Exercise prompt:
Nothing in the records may be altered, and no picture may be included. Restate them in full.

Start of Provided data

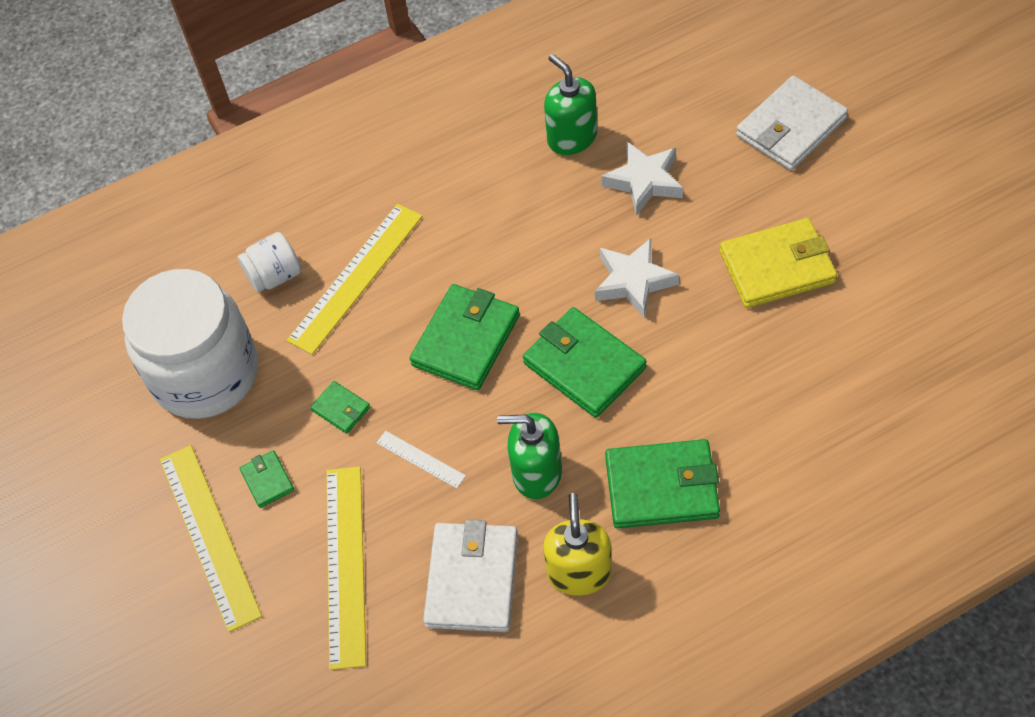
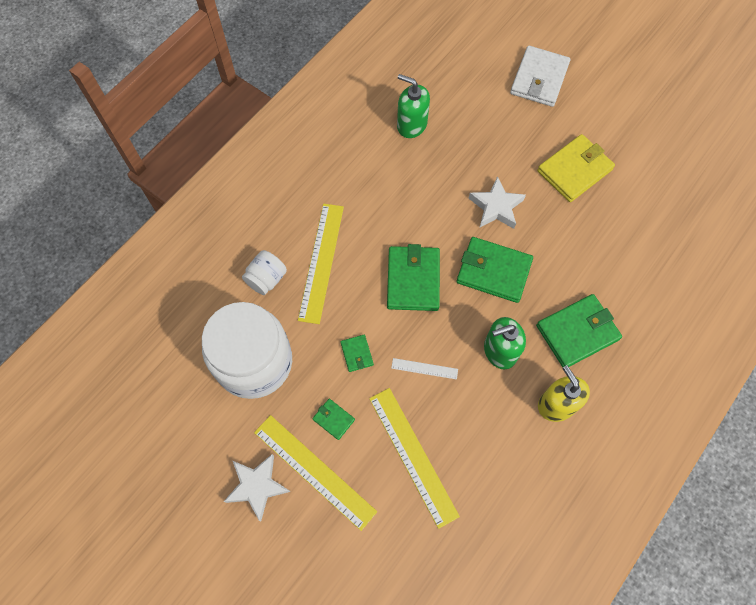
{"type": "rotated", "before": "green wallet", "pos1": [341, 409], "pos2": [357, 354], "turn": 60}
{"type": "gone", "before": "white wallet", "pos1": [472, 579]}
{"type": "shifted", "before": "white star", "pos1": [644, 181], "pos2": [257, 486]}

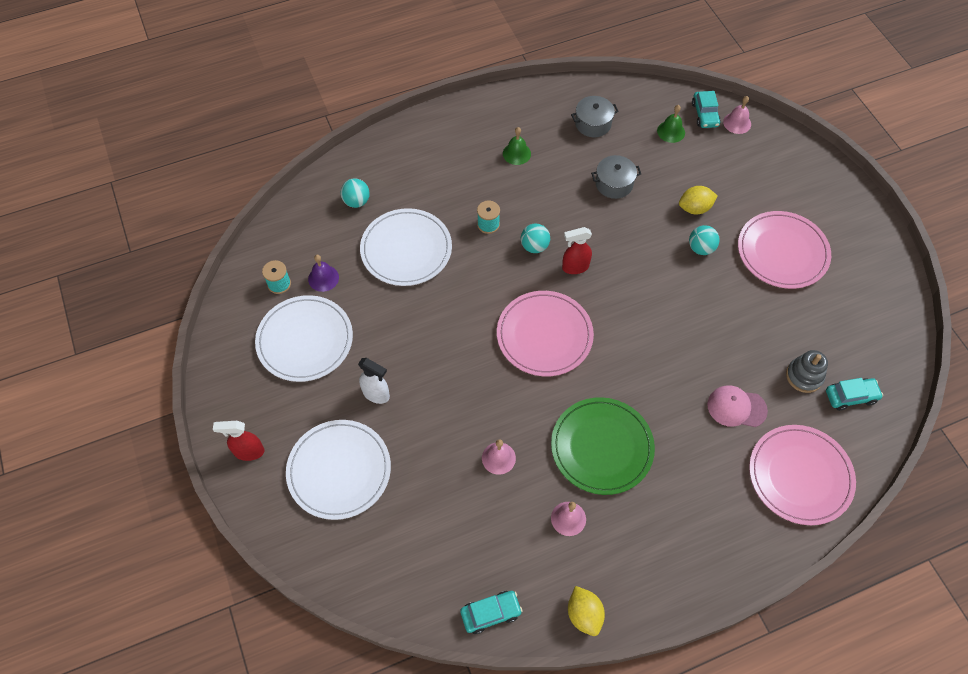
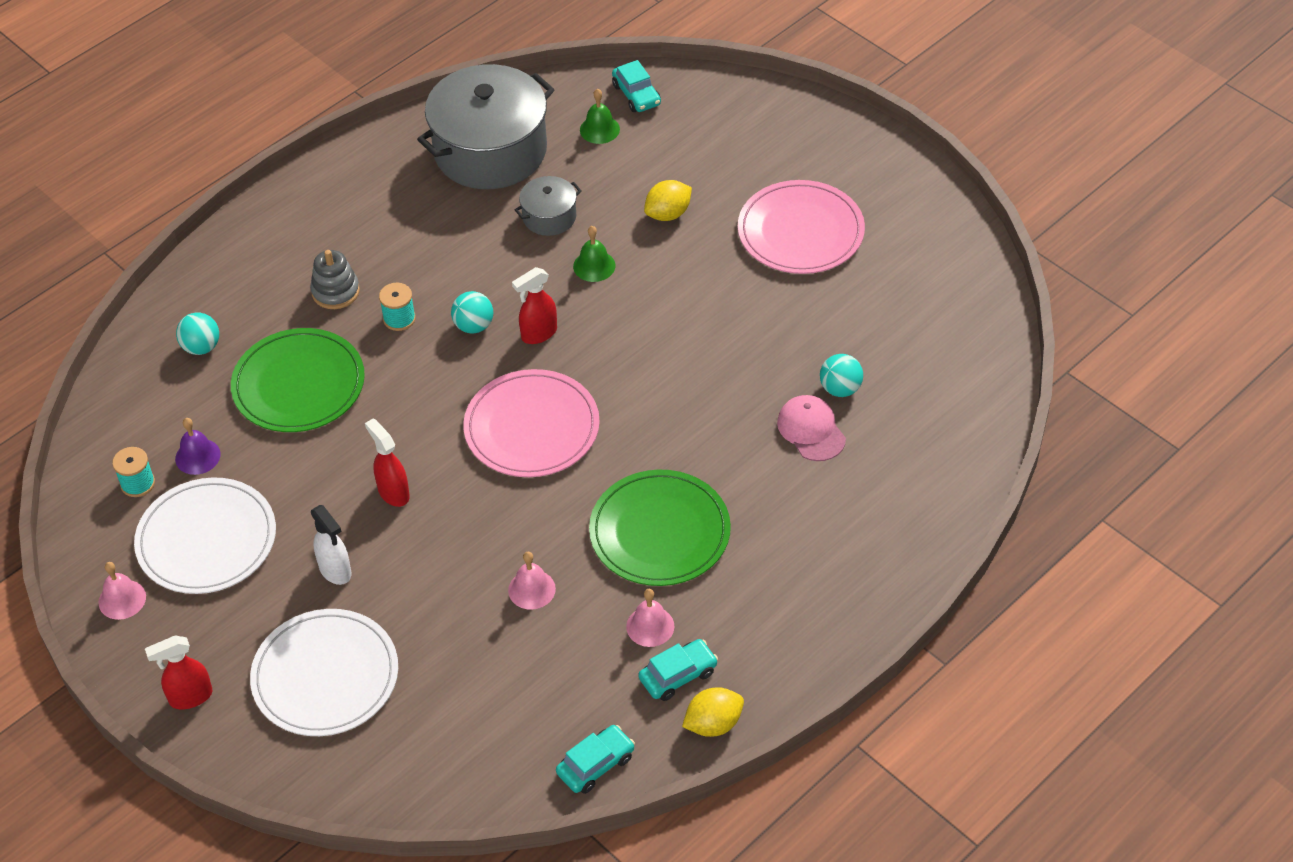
{"type": "rotated", "before": "white spray bottle", "pos1": [376, 394], "pos2": [335, 571], "turn": 45}
{"type": "repainted", "before": "white plate", "after": "green plate", "pos1": [406, 249], "pos2": [299, 384]}
{"type": "shifted", "before": "green bell", "pos1": [516, 153], "pos2": [594, 266]}
{"type": "rotated", "before": "yellow lemon", "pos1": [584, 614], "pos2": [713, 724], "turn": -75}
{"type": "scaled", "before": "grey pot", "pos1": [593, 124], "pos2": [490, 151], "scale": 2.16}
{"type": "shifted", "before": "turquoise ball", "pos1": [701, 248], "pos2": [840, 389]}
{"type": "rotated", "before": "pink cap", "pos1": [736, 407], "pos2": [811, 430], "turn": 75}
{"type": "shifted", "before": "pink bell", "pos1": [737, 123], "pos2": [122, 599]}
{"type": "gone", "before": "pink plate", "pos1": [800, 476]}
{"type": "shifted", "before": "grey stacking toy", "pos1": [804, 376], "pos2": [335, 291]}
{"type": "shifted", "before": "turquoise car", "pos1": [850, 396], "pos2": [678, 675]}
{"type": "new", "after": "red spray bottle", "pos2": [393, 492]}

End of Provided data

Response area:
{"type": "rotated", "before": "green wallet", "pos1": [341, 409], "pos2": [357, 354], "turn": 60}
{"type": "gone", "before": "white wallet", "pos1": [472, 579]}
{"type": "shifted", "before": "white star", "pos1": [644, 181], "pos2": [257, 486]}

{"type": "rotated", "before": "white spray bottle", "pos1": [376, 394], "pos2": [335, 571], "turn": 45}
{"type": "repainted", "before": "white plate", "after": "green plate", "pos1": [406, 249], "pos2": [299, 384]}
{"type": "shifted", "before": "green bell", "pos1": [516, 153], "pos2": [594, 266]}
{"type": "rotated", "before": "yellow lemon", "pos1": [584, 614], "pos2": [713, 724], "turn": -75}
{"type": "scaled", "before": "grey pot", "pos1": [593, 124], "pos2": [490, 151], "scale": 2.16}
{"type": "shifted", "before": "turquoise ball", "pos1": [701, 248], "pos2": [840, 389]}
{"type": "rotated", "before": "pink cap", "pos1": [736, 407], "pos2": [811, 430], "turn": 75}
{"type": "shifted", "before": "pink bell", "pos1": [737, 123], "pos2": [122, 599]}
{"type": "gone", "before": "pink plate", "pos1": [800, 476]}
{"type": "shifted", "before": "grey stacking toy", "pos1": [804, 376], "pos2": [335, 291]}
{"type": "shifted", "before": "turquoise car", "pos1": [850, 396], "pos2": [678, 675]}
{"type": "new", "after": "red spray bottle", "pos2": [393, 492]}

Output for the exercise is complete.